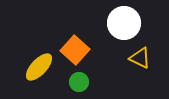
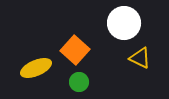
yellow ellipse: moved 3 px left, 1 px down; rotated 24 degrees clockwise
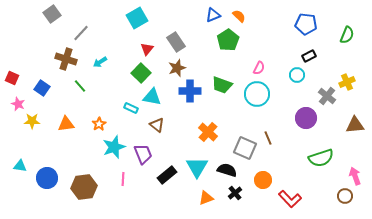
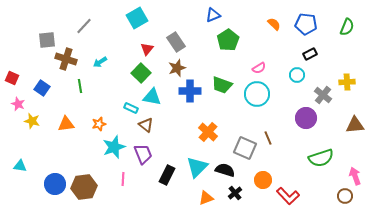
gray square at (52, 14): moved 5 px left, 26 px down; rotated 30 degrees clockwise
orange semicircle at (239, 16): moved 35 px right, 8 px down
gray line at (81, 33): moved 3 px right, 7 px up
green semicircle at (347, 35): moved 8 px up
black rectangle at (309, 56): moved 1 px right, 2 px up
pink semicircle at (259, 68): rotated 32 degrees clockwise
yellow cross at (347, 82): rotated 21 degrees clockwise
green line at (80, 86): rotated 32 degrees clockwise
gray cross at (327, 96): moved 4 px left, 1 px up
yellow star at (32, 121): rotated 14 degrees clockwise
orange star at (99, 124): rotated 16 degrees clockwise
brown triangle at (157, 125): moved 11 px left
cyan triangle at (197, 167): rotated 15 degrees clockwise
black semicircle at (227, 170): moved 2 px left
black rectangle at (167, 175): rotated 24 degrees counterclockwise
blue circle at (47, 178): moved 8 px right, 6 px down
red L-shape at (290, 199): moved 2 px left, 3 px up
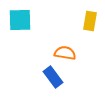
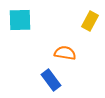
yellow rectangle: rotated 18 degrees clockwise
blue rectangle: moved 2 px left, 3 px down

Task objective: Transcribe the whole of the data exactly, minus any pictures.

Response:
yellow ellipse: moved 3 px left, 1 px down; rotated 24 degrees clockwise
gray square at (52, 14): moved 5 px left, 26 px down; rotated 30 degrees clockwise
orange semicircle at (239, 16): moved 35 px right, 8 px down
gray line at (81, 33): moved 3 px right, 7 px up
green semicircle at (347, 35): moved 8 px up
black rectangle at (309, 56): moved 1 px right, 2 px up
pink semicircle at (259, 68): rotated 32 degrees clockwise
yellow cross at (347, 82): rotated 21 degrees clockwise
green line at (80, 86): rotated 32 degrees clockwise
gray cross at (327, 96): moved 4 px left, 1 px up
yellow star at (32, 121): rotated 14 degrees clockwise
orange star at (99, 124): rotated 16 degrees clockwise
brown triangle at (157, 125): moved 11 px left
cyan triangle at (197, 167): rotated 15 degrees clockwise
black semicircle at (227, 170): moved 2 px left
black rectangle at (167, 175): rotated 24 degrees counterclockwise
blue circle at (47, 178): moved 8 px right, 6 px down
red L-shape at (290, 199): moved 2 px left, 3 px up
yellow rectangle: rotated 18 degrees clockwise
blue rectangle: moved 2 px left, 3 px down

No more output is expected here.